Beginning at the line containing "(589, 151) = (723, 406): pink", restate each line of the listing below word for word until the last one has been given.
▼
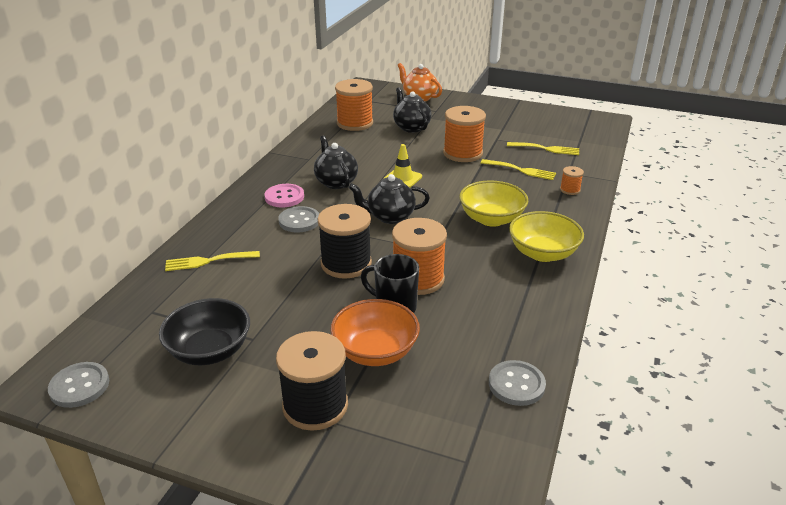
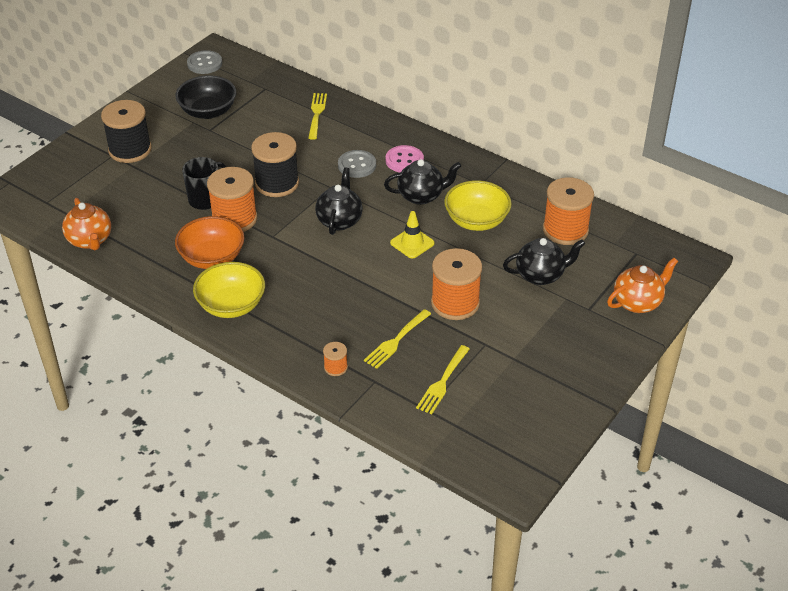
camera: 105 degrees right, 10 degrees up
(375, 351) = (163, 182): orange bowl -> orange bowl (212, 258)
(491, 219) = (304, 287): yellow bowl -> yellow bowl (476, 220)
(516, 384) = (90, 241): grey button -> orange teapot

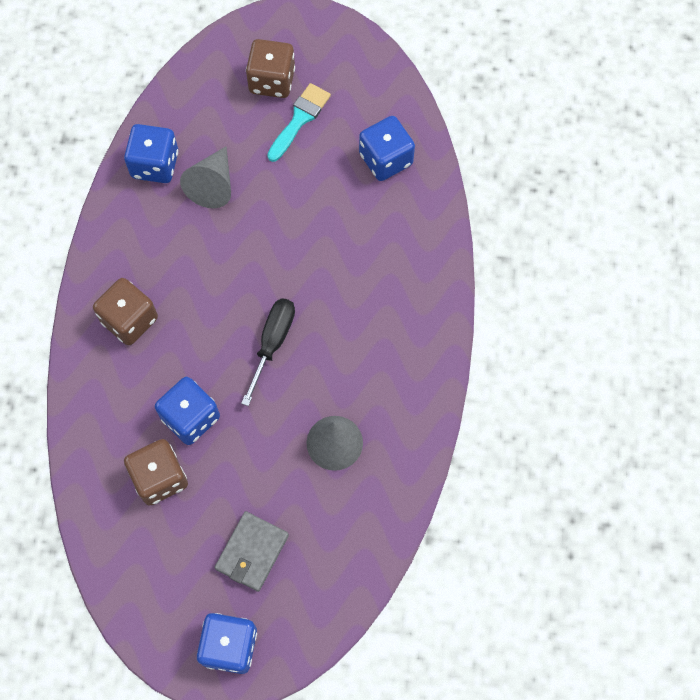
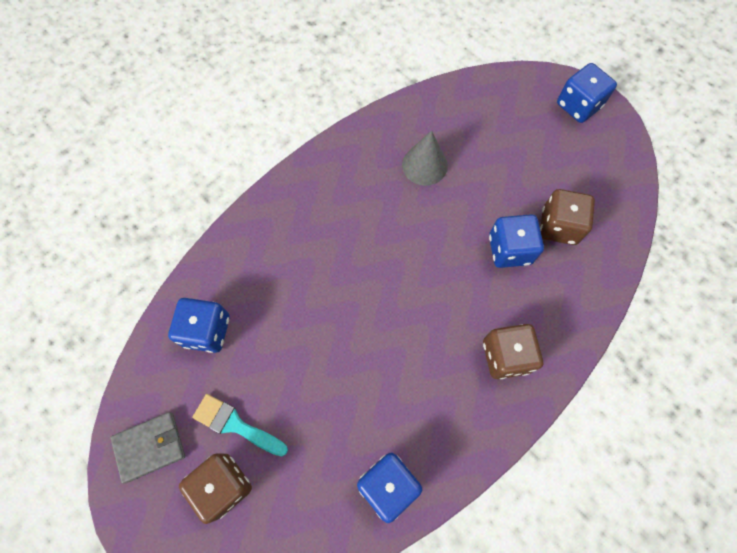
camera: 140 degrees left, 0 degrees up
(213, 185) = (355, 422): grey cone -> none
(252, 552) = (528, 142): grey wallet -> grey wallet (150, 447)
(272, 343) = (412, 257): black screwdriver -> none
(299, 119) = (235, 425): turquoise brush -> turquoise brush turned 45 degrees clockwise

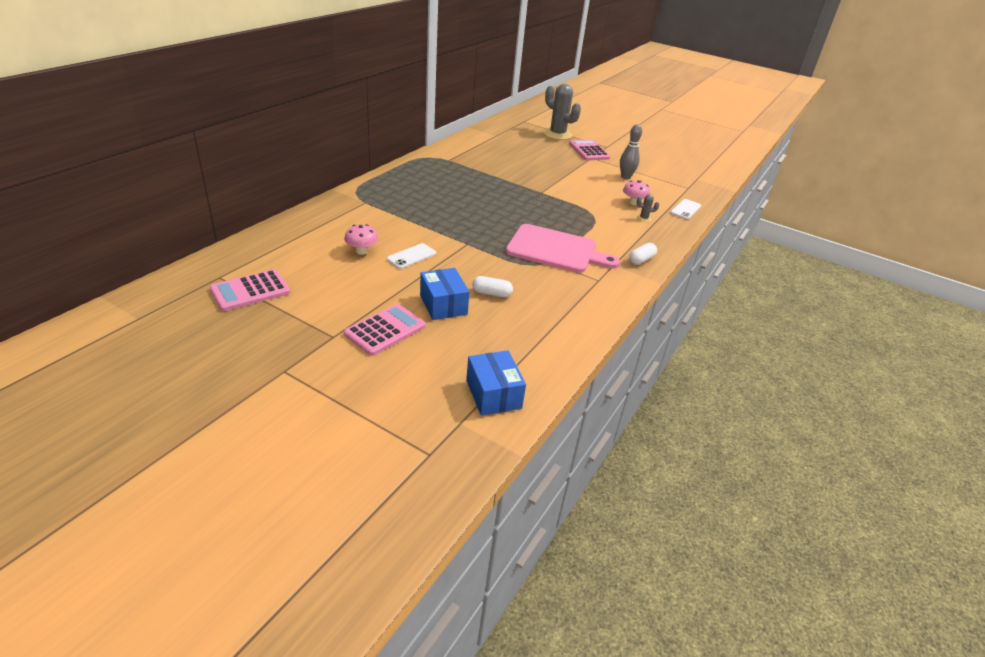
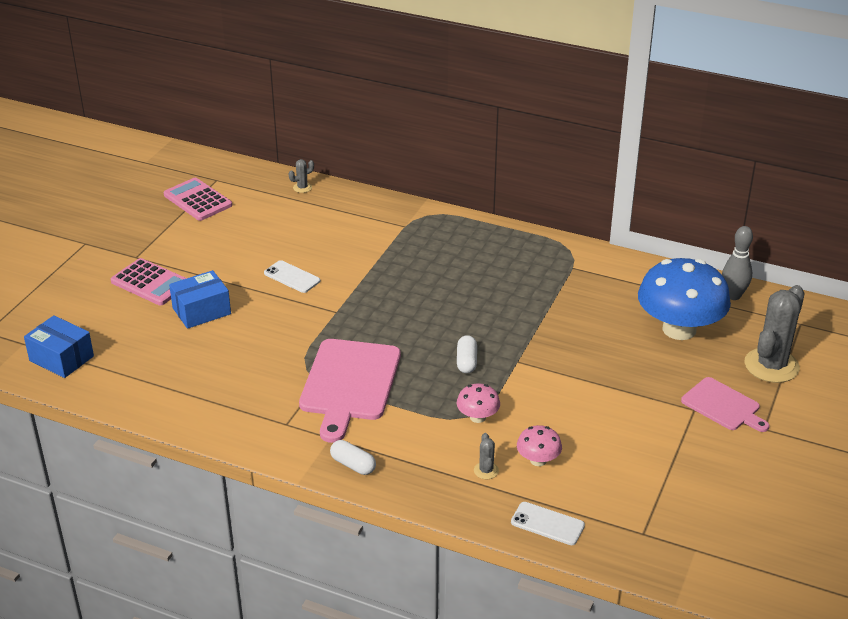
camera: 85 degrees right, 0 degrees up
(273, 235) = (302, 187): none -> grey cactus
(362, 251) = (291, 244): pink mushroom -> pink mushroom (477, 417)
(491, 293) = (231, 341): white capsule -> white capsule (466, 361)
(493, 394) = (61, 358): blue box -> blue box turned 60 degrees clockwise
(521, 146) = (679, 329): none -> blue mushroom
(589, 151) = (723, 406): pink calculator -> pink cutting board
(625, 177) = (637, 452): grey bowling pin -> grey bowling pin (733, 295)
▲
Answer to this task:
(589, 151) = (723, 406): pink calculator -> pink cutting board
(625, 177) = (637, 452): grey bowling pin -> grey bowling pin (733, 295)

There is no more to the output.